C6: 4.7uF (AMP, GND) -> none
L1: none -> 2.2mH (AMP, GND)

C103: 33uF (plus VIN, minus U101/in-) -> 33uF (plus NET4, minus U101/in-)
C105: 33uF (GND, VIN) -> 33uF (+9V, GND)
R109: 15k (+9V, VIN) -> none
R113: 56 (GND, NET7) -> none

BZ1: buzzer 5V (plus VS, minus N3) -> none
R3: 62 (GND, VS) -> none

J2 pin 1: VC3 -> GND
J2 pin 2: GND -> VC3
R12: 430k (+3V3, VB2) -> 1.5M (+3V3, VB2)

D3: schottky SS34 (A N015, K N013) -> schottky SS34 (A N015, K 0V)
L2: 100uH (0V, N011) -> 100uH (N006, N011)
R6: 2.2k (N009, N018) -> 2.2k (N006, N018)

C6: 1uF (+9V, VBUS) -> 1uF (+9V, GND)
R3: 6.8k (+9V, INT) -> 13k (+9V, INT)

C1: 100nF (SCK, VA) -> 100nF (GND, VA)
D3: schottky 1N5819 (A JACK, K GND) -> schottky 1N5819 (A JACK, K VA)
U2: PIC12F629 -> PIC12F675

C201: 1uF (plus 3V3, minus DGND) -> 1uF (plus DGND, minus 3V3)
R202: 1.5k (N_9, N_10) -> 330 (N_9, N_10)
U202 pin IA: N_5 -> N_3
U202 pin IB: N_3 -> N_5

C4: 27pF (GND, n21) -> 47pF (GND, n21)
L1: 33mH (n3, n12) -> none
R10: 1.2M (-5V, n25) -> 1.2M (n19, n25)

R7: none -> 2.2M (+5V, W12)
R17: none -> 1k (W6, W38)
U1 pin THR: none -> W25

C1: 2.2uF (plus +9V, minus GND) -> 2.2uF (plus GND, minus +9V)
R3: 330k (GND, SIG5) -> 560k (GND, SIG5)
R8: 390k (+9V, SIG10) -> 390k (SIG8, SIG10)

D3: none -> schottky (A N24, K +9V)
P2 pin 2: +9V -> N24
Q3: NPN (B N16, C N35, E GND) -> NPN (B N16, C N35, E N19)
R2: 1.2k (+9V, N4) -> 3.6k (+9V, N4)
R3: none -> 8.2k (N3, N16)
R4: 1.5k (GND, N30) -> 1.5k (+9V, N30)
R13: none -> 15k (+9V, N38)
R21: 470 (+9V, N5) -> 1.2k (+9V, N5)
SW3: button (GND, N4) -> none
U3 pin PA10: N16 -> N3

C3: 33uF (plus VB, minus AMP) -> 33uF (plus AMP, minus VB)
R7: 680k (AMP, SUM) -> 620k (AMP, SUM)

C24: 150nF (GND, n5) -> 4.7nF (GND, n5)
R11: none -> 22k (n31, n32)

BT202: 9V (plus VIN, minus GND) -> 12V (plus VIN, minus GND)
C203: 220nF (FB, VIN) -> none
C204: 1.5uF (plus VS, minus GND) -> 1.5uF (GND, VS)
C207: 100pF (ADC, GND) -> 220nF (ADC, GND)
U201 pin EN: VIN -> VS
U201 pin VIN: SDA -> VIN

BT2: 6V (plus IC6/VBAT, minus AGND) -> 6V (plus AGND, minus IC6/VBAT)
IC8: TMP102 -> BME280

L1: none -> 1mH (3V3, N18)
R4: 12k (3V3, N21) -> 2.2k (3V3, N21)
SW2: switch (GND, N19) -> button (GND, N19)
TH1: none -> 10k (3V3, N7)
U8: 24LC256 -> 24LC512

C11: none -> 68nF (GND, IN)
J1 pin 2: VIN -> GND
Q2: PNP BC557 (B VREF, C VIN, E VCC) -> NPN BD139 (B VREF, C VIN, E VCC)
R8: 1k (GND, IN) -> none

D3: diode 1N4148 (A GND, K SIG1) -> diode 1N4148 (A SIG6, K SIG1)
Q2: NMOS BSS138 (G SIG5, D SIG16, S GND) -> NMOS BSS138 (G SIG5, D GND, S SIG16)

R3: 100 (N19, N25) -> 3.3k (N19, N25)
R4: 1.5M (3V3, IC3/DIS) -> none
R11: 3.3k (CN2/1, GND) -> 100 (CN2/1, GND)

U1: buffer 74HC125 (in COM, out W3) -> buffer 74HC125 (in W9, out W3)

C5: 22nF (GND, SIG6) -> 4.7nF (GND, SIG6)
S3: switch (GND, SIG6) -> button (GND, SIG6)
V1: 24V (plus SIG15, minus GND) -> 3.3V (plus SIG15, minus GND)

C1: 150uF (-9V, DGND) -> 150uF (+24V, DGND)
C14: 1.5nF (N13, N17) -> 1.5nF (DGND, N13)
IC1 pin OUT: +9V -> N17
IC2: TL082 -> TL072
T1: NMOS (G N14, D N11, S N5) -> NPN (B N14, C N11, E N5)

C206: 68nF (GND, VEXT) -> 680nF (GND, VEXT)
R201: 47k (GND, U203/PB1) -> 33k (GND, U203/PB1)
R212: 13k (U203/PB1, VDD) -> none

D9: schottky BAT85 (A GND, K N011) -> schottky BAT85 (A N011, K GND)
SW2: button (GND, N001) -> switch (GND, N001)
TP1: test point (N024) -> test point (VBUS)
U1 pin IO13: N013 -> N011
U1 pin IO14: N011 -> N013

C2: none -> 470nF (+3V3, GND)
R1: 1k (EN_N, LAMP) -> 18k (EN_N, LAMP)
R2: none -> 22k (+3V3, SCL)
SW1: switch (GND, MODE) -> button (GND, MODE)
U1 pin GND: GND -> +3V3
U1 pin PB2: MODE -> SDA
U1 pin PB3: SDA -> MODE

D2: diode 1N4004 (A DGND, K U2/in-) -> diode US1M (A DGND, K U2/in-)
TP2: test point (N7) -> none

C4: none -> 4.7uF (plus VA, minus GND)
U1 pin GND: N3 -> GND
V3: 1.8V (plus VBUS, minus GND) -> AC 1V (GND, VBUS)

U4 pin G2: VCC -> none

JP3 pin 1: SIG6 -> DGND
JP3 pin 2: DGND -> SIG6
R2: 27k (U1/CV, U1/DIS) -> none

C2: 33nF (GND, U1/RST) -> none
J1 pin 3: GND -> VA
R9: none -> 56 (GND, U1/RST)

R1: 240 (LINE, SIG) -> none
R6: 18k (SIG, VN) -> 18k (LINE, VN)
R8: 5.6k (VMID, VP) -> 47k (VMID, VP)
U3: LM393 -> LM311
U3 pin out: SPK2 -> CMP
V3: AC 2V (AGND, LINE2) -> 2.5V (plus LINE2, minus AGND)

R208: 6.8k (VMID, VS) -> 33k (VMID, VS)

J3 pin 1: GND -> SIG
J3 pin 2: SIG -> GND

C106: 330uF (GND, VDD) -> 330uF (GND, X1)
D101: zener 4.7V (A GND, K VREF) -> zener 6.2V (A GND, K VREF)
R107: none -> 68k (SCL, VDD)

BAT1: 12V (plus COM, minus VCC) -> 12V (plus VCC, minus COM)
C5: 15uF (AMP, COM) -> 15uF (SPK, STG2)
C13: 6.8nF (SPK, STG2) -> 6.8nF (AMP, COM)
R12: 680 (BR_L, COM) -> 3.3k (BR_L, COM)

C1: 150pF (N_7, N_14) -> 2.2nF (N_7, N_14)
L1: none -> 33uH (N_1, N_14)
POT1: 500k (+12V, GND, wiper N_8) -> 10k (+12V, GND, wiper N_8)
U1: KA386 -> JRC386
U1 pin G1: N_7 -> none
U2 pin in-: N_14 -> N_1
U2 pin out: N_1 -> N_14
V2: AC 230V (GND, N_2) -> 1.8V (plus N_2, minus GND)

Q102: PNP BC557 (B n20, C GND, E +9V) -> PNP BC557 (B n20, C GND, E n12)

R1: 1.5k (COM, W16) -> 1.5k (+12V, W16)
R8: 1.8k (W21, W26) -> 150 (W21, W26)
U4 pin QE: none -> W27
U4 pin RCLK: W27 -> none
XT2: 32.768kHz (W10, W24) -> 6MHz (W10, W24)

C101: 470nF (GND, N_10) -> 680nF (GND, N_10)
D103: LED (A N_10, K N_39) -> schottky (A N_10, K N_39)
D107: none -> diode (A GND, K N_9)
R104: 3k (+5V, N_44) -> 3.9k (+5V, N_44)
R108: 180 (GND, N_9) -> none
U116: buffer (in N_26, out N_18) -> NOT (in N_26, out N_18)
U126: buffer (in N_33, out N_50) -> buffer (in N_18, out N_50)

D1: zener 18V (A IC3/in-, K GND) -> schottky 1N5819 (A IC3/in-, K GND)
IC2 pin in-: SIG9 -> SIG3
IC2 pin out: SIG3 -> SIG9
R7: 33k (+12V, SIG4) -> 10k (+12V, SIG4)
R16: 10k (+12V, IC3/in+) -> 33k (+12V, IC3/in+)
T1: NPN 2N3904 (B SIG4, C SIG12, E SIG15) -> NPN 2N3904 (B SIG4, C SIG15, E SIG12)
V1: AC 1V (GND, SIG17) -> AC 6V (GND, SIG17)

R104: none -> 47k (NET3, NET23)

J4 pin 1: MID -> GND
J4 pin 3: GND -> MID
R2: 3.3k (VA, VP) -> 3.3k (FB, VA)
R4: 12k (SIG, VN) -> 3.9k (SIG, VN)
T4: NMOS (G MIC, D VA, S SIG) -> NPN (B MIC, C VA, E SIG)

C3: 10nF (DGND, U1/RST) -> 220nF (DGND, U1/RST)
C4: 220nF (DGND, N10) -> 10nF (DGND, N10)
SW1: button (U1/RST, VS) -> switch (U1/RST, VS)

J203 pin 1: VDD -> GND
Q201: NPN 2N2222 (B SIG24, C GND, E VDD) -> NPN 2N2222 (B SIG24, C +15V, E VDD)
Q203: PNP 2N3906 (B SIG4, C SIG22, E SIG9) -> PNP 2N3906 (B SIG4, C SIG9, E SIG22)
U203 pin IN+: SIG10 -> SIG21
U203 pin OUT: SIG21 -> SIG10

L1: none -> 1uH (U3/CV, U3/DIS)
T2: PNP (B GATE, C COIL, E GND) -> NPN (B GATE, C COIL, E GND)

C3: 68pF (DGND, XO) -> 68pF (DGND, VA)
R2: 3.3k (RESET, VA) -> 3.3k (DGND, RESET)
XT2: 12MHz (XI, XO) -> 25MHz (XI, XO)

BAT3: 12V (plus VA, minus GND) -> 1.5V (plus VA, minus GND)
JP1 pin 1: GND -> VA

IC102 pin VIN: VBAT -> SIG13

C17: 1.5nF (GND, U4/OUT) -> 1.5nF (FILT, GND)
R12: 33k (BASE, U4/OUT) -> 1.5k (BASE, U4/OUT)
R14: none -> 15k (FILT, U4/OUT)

####

### EXERCISE
Your answer should hold every line of the entries that contains the string "AGND".

### RESPONSE
BT2: 6V (plus IC6/VBAT, minus AGND) -> 6V (plus AGND, minus IC6/VBAT)
V3: AC 2V (AGND, LINE2) -> 2.5V (plus LINE2, minus AGND)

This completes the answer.